■ **EXERCISE DIRECTIONS**
For each line in the data that includes "right", make a copy.

(Source data)
Start of Block

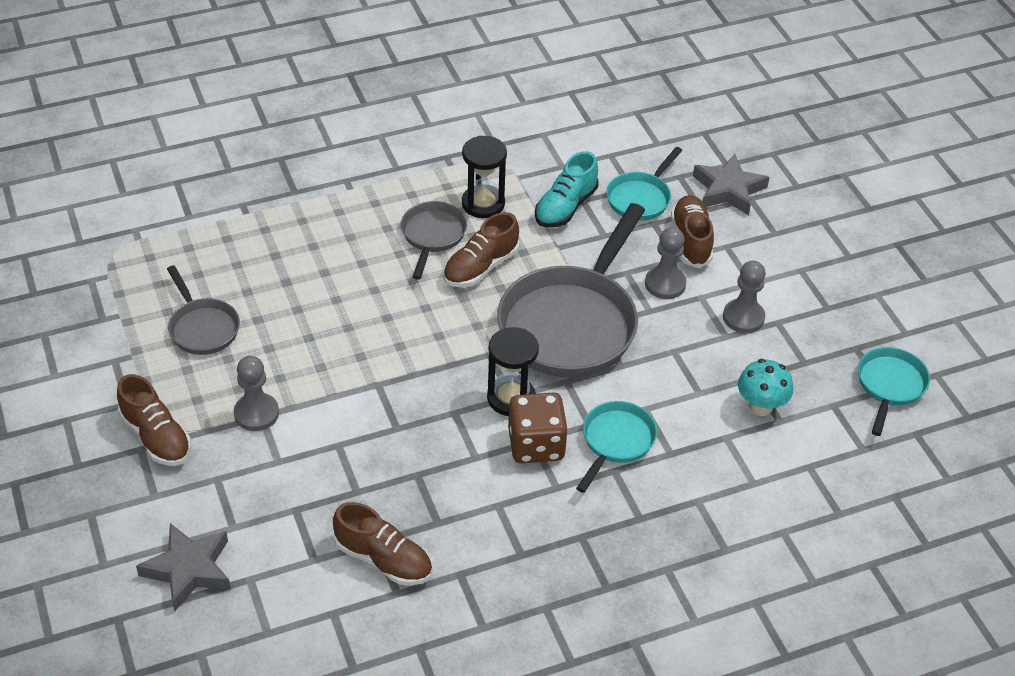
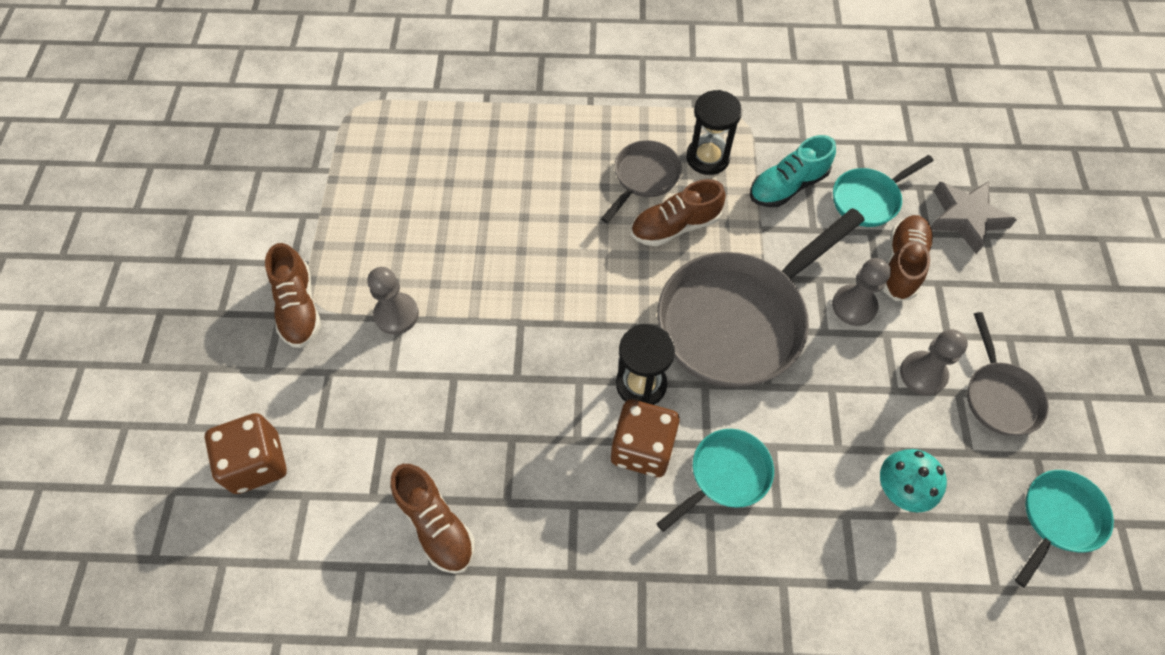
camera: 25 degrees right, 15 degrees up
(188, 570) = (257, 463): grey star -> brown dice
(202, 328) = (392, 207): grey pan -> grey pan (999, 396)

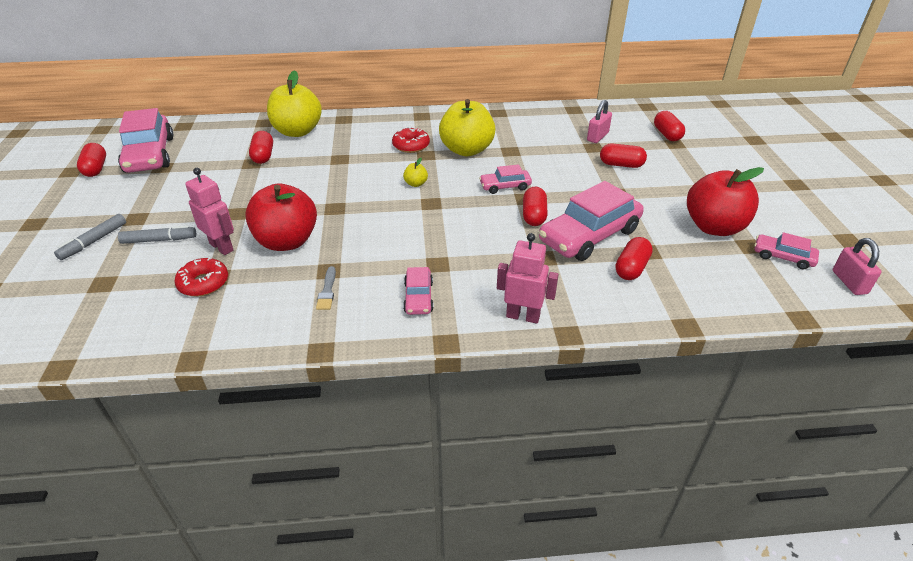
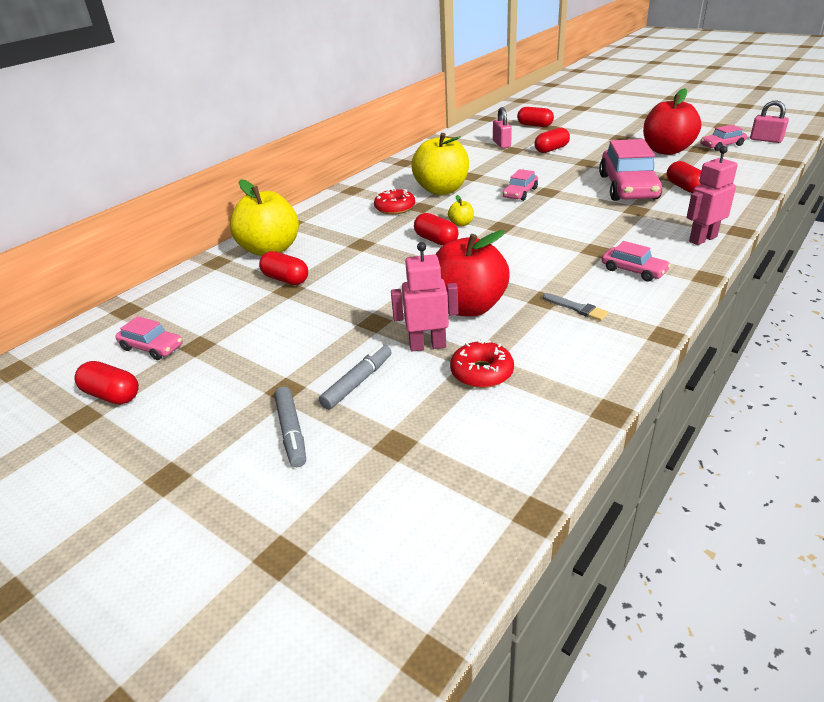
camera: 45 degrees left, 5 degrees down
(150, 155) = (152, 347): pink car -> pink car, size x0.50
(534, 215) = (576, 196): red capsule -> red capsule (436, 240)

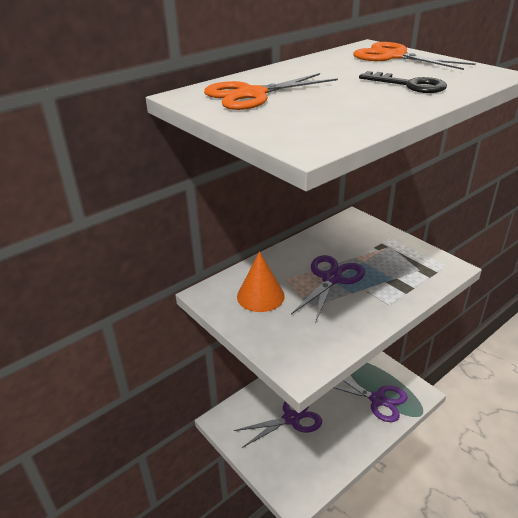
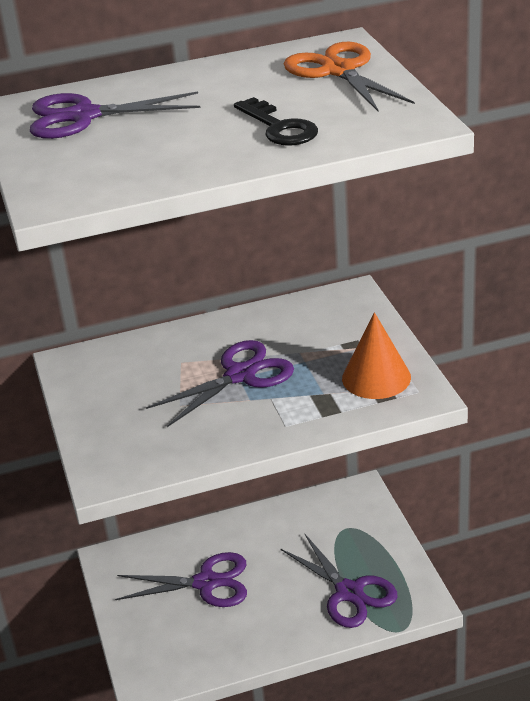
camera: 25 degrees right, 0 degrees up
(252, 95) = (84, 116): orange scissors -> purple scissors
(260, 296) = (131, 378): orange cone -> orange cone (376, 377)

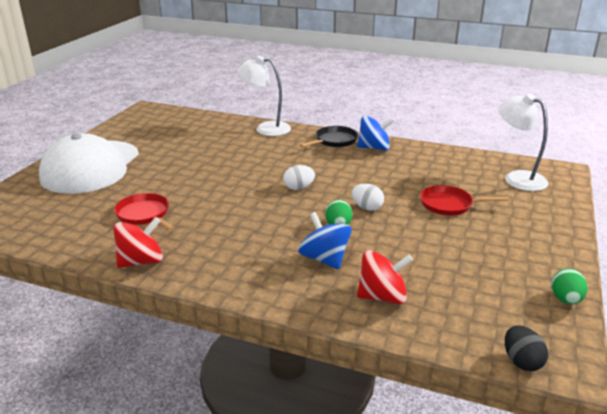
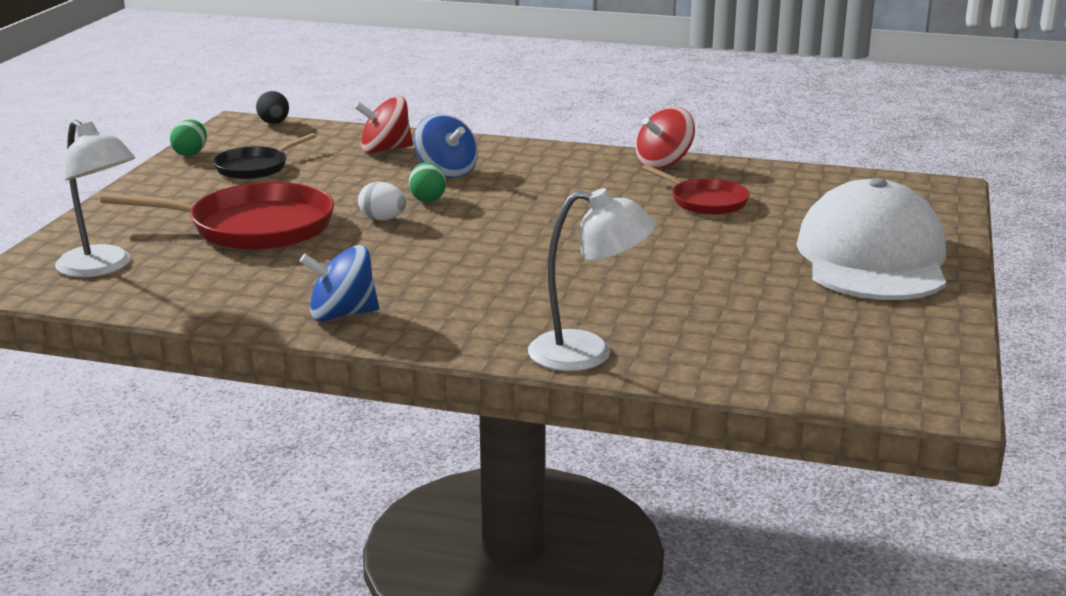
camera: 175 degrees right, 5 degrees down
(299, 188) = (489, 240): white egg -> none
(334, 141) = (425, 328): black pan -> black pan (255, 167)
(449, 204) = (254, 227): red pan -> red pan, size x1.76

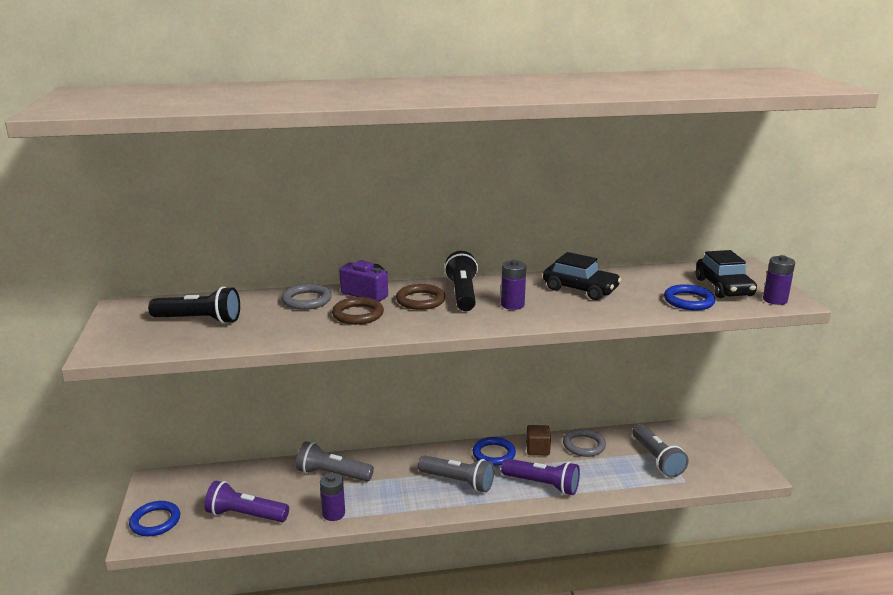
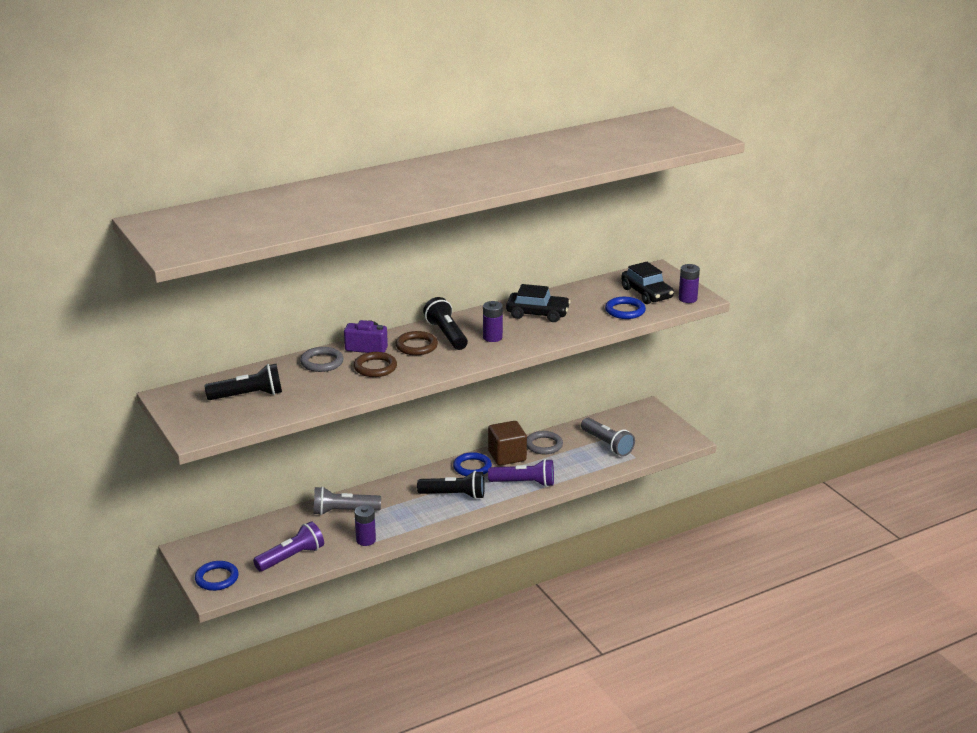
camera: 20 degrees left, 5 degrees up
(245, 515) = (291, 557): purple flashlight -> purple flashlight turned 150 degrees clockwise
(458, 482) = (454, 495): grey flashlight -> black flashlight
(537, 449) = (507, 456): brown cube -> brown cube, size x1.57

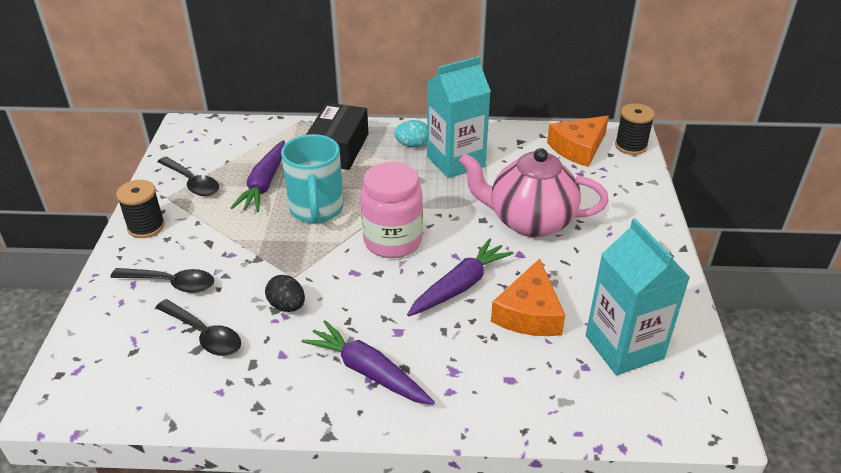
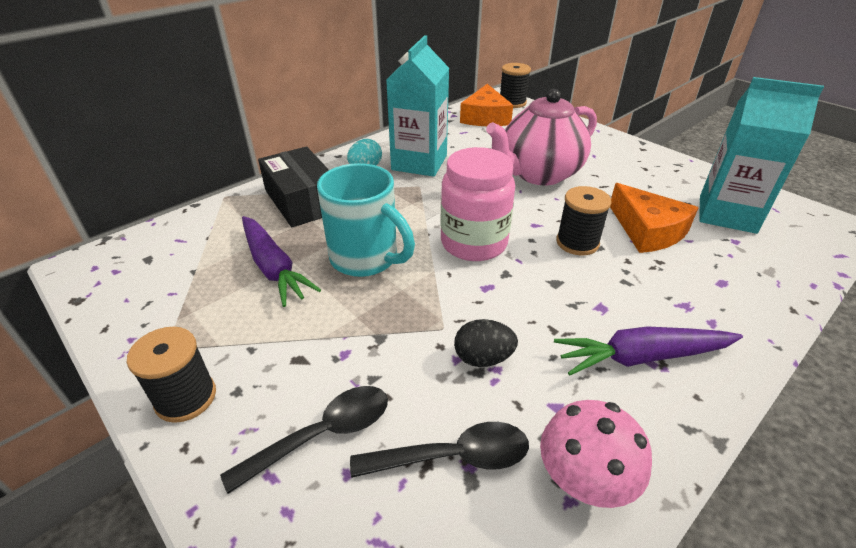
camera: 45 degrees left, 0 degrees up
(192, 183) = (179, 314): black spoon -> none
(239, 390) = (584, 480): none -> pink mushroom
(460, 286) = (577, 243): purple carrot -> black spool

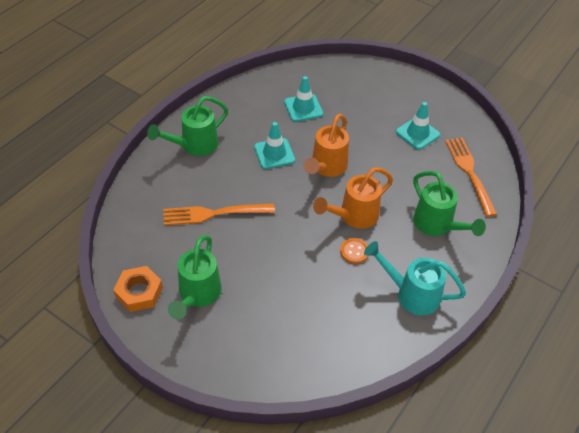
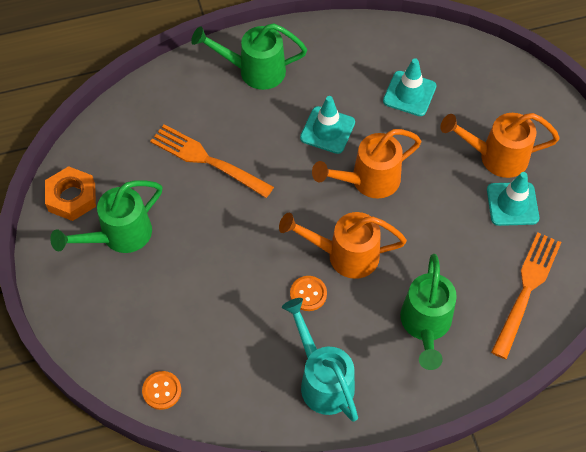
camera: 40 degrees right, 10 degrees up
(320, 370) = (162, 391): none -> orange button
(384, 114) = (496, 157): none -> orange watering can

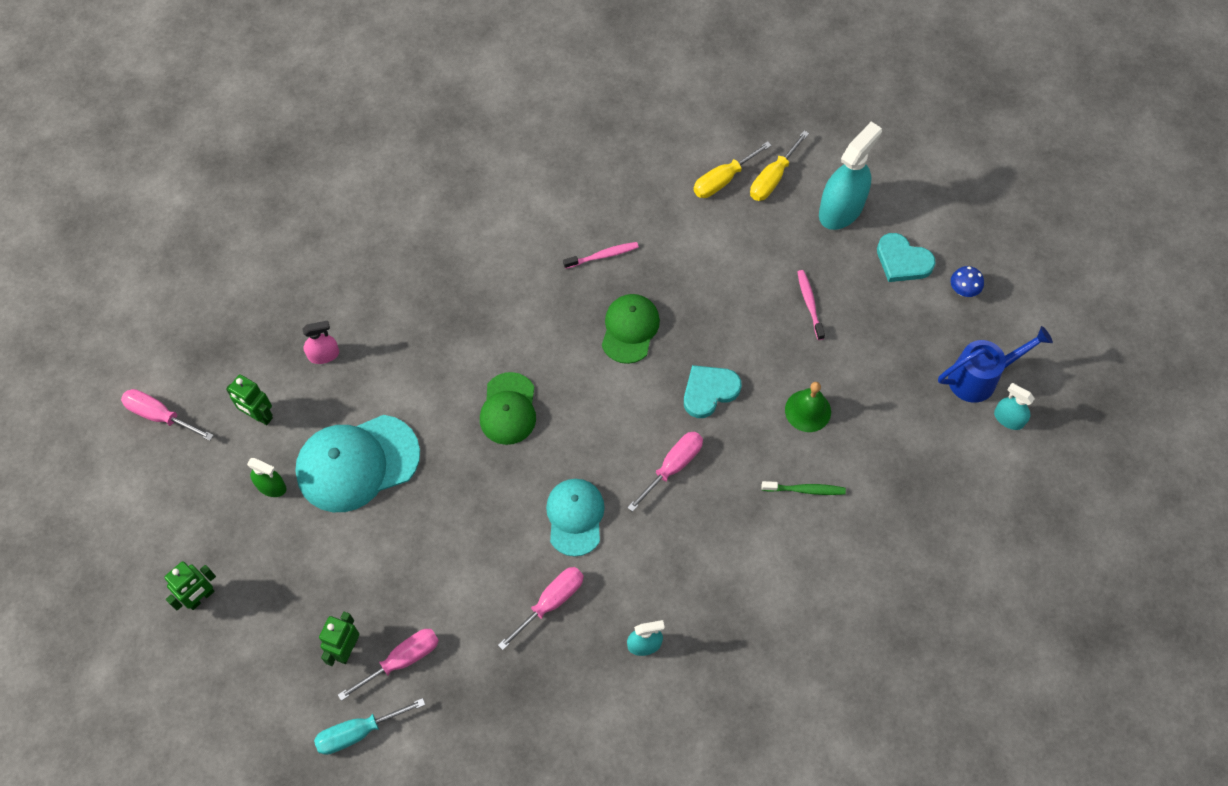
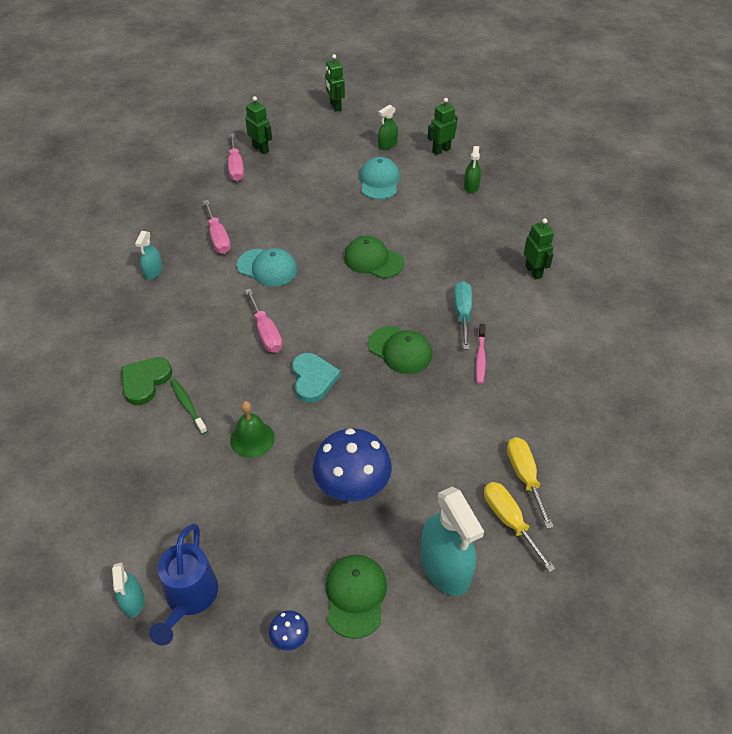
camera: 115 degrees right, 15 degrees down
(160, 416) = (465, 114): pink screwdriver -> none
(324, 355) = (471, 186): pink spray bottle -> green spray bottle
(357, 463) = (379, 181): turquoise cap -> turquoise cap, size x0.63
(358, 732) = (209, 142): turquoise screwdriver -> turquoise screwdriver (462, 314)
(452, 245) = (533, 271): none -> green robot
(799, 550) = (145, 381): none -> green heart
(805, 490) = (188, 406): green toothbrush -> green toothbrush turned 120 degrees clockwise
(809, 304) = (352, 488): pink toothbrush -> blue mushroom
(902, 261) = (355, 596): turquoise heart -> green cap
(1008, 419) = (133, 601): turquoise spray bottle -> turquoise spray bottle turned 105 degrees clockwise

End of Block

■ **SOLUTION TO THIS PROBLEM**
camera: 25 degrees right, 15 degrees up
camera: 25 degrees right, 0 degrees up
camera: 175 degrees right, 5 degrees down
camera: 40 degrees right, 10 degrees up
camera: 115 degrees right, 15 degrees down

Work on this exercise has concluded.